Transcribe every line of the material below exactly, leaving out the pictures.
*** Opening of DATA EXTRACT ***
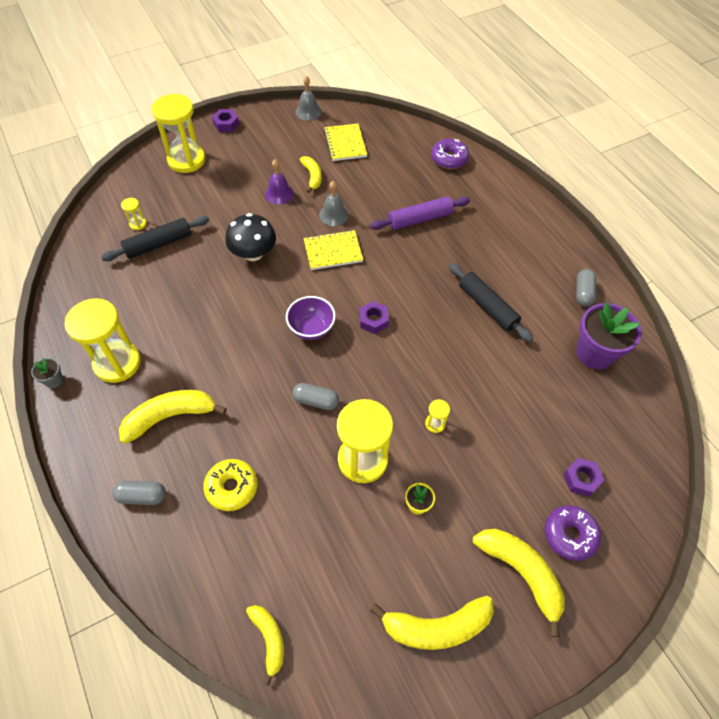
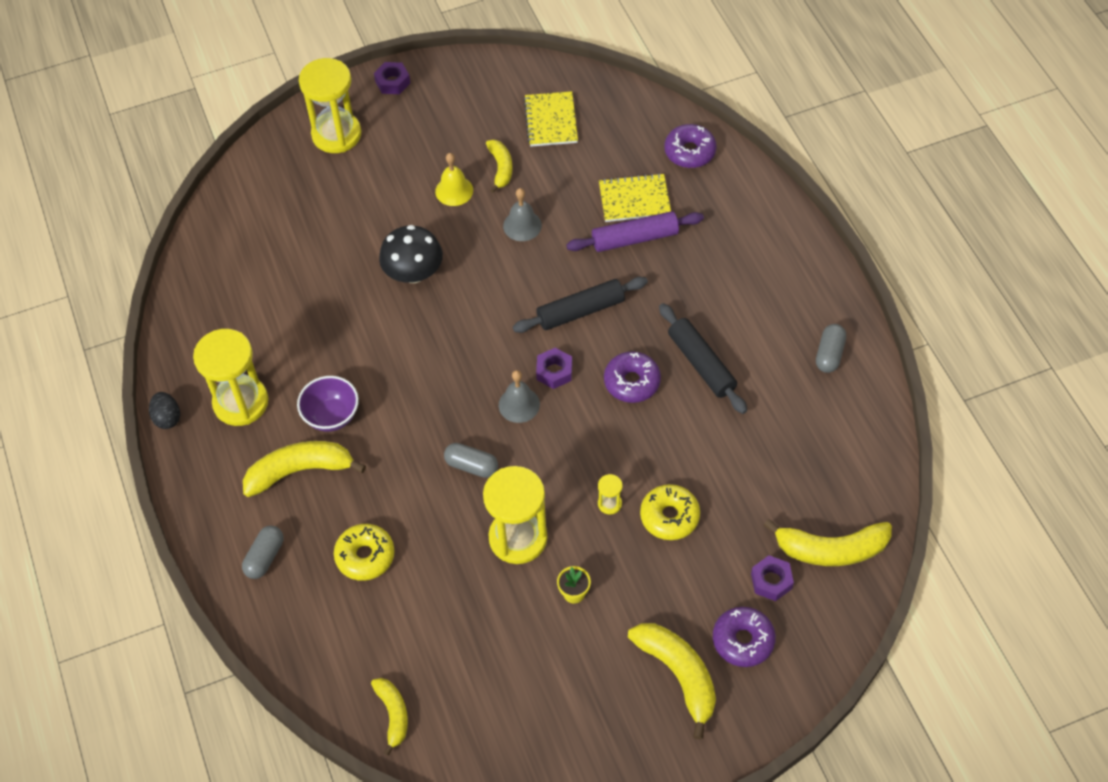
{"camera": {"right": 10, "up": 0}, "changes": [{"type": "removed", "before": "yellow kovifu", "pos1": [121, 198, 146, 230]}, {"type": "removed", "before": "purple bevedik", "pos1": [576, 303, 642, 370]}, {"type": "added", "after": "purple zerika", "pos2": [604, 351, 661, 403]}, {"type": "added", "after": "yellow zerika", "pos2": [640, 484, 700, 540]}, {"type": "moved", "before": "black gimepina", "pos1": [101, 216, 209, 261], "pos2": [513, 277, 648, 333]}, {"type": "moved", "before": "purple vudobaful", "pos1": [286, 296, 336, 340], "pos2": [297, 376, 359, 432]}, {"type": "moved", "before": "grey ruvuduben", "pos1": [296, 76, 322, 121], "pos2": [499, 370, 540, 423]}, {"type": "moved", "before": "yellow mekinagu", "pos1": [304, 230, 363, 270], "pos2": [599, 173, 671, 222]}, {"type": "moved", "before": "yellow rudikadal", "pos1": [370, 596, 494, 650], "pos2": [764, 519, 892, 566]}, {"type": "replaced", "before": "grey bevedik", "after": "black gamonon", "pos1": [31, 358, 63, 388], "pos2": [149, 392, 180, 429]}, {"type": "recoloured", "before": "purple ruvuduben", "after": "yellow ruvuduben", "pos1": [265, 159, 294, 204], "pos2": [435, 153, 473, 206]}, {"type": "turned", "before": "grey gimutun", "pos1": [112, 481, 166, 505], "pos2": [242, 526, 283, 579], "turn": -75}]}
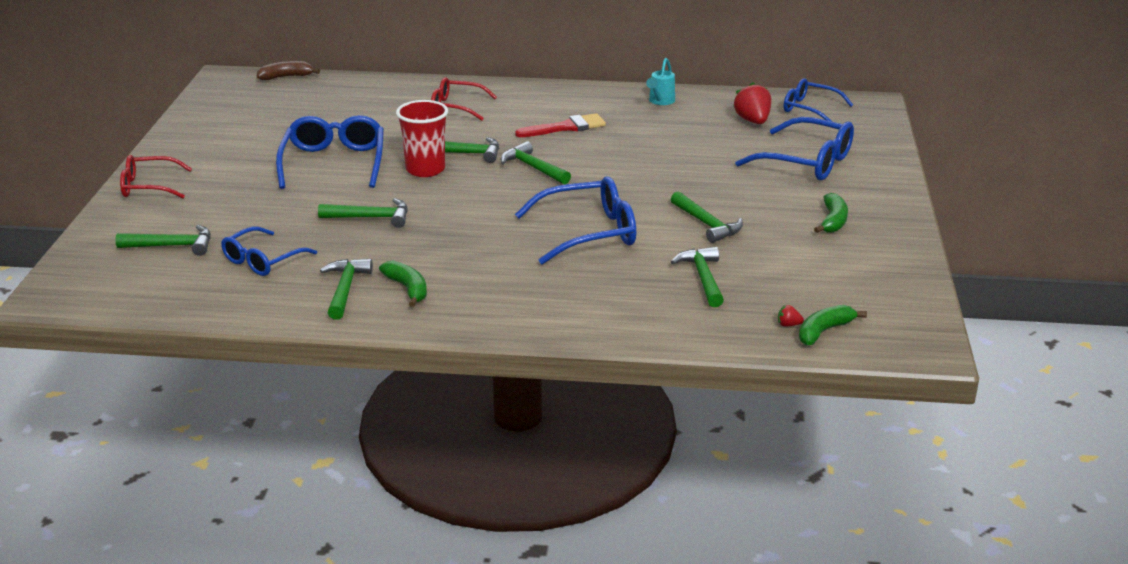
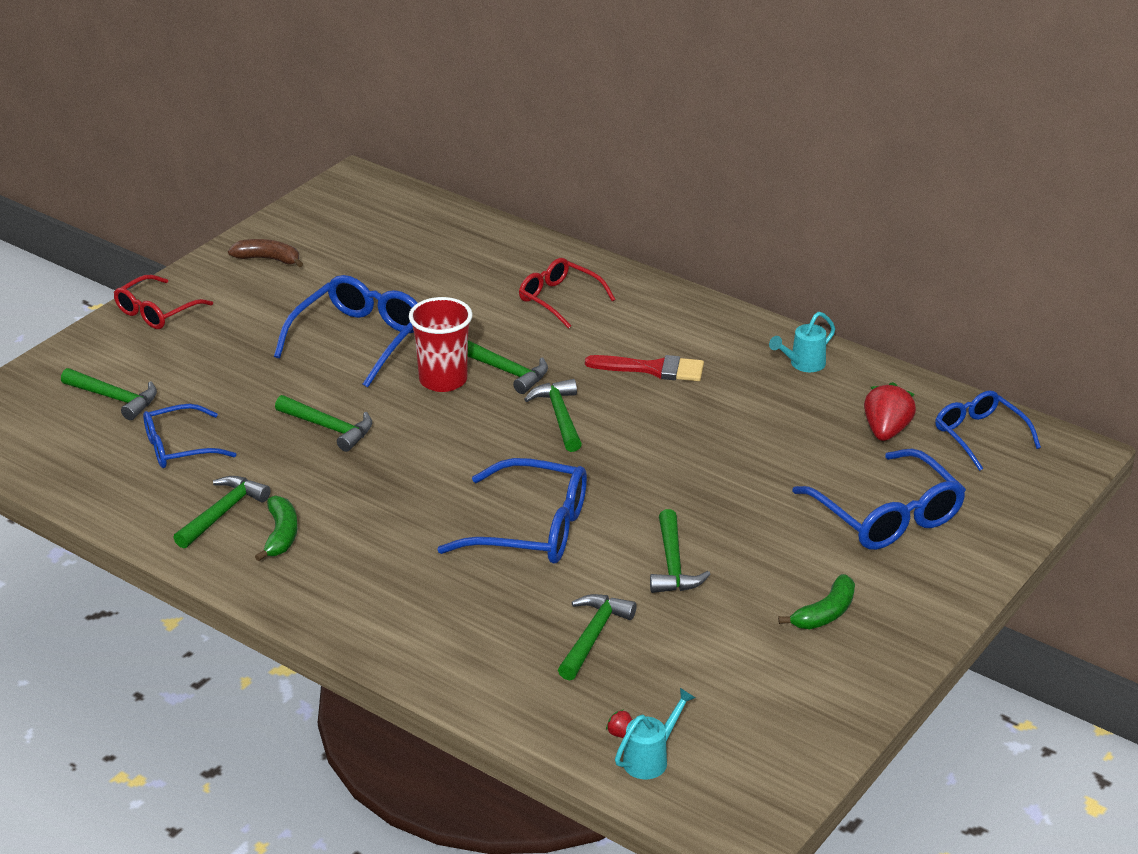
{"camera": {"right": 30, "up": 5}, "changes": [{"type": "moved", "before": "brown rudikadal", "pos1": [257, 61, 320, 80], "pos2": [228, 239, 303, 267]}, {"type": "replaced", "before": "green rudikadal", "after": "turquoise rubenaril", "pos1": [799, 305, 867, 346], "pos2": [615, 688, 695, 779]}, {"type": "turned", "before": "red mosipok", "pos1": [120, 155, 192, 198], "pos2": [114, 275, 213, 329], "turn": -75}]}
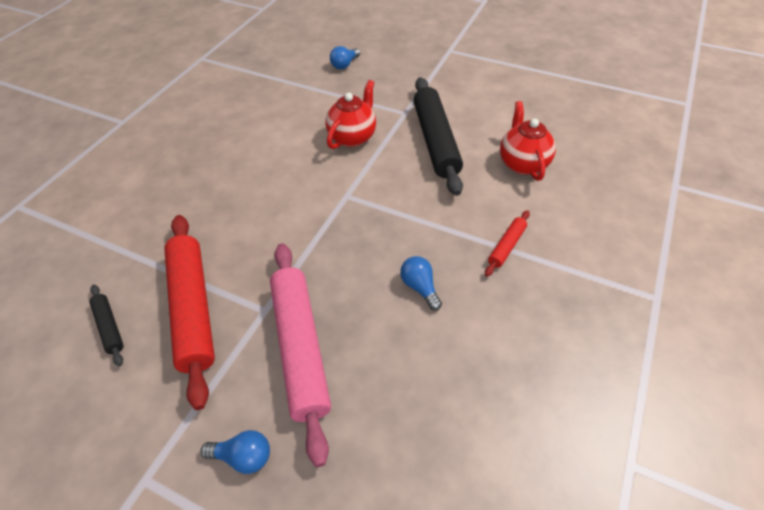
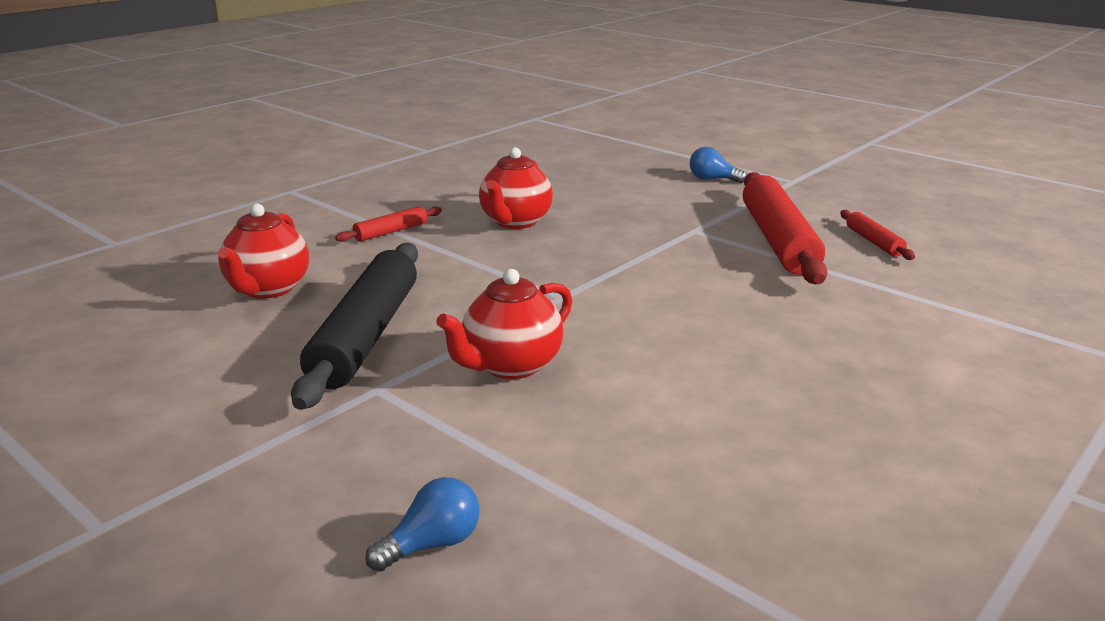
{"camera": {"right": -165, "up": -25}, "changes": [{"type": "removed", "before": "pink gimepina", "pos1": [270, 243, 331, 467]}, {"type": "replaced", "before": "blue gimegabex", "after": "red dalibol", "pos1": [400, 256, 442, 310], "pos2": [479, 147, 553, 229]}, {"type": "recoloured", "before": "black gimepina", "after": "red gimepina", "pos1": [89, 285, 124, 366], "pos2": [840, 210, 915, 260]}]}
*** Close of DATA EXTRACT ***
» **SOLUTION TO THIS PROBLEM**
{"camera": {"right": 10, "up": 0}, "changes": [{"type": "removed", "before": "yellow kovifu", "pos1": [121, 198, 146, 230]}, {"type": "removed", "before": "purple bevedik", "pos1": [576, 303, 642, 370]}, {"type": "added", "after": "purple zerika", "pos2": [604, 351, 661, 403]}, {"type": "added", "after": "yellow zerika", "pos2": [640, 484, 700, 540]}, {"type": "moved", "before": "black gimepina", "pos1": [101, 216, 209, 261], "pos2": [513, 277, 648, 333]}, {"type": "moved", "before": "purple vudobaful", "pos1": [286, 296, 336, 340], "pos2": [297, 376, 359, 432]}, {"type": "moved", "before": "grey ruvuduben", "pos1": [296, 76, 322, 121], "pos2": [499, 370, 540, 423]}, {"type": "moved", "before": "yellow mekinagu", "pos1": [304, 230, 363, 270], "pos2": [599, 173, 671, 222]}, {"type": "moved", "before": "yellow rudikadal", "pos1": [370, 596, 494, 650], "pos2": [764, 519, 892, 566]}, {"type": "replaced", "before": "grey bevedik", "after": "black gamonon", "pos1": [31, 358, 63, 388], "pos2": [149, 392, 180, 429]}, {"type": "recoloured", "before": "purple ruvuduben", "after": "yellow ruvuduben", "pos1": [265, 159, 294, 204], "pos2": [435, 153, 473, 206]}, {"type": "turned", "before": "grey gimutun", "pos1": [112, 481, 166, 505], "pos2": [242, 526, 283, 579], "turn": -75}]}
{"camera": {"right": 30, "up": 5}, "changes": [{"type": "moved", "before": "brown rudikadal", "pos1": [257, 61, 320, 80], "pos2": [228, 239, 303, 267]}, {"type": "replaced", "before": "green rudikadal", "after": "turquoise rubenaril", "pos1": [799, 305, 867, 346], "pos2": [615, 688, 695, 779]}, {"type": "turned", "before": "red mosipok", "pos1": [120, 155, 192, 198], "pos2": [114, 275, 213, 329], "turn": -75}]}
{"camera": {"right": -165, "up": -25}, "changes": [{"type": "removed", "before": "pink gimepina", "pos1": [270, 243, 331, 467]}, {"type": "replaced", "before": "blue gimegabex", "after": "red dalibol", "pos1": [400, 256, 442, 310], "pos2": [479, 147, 553, 229]}, {"type": "recoloured", "before": "black gimepina", "after": "red gimepina", "pos1": [89, 285, 124, 366], "pos2": [840, 210, 915, 260]}]}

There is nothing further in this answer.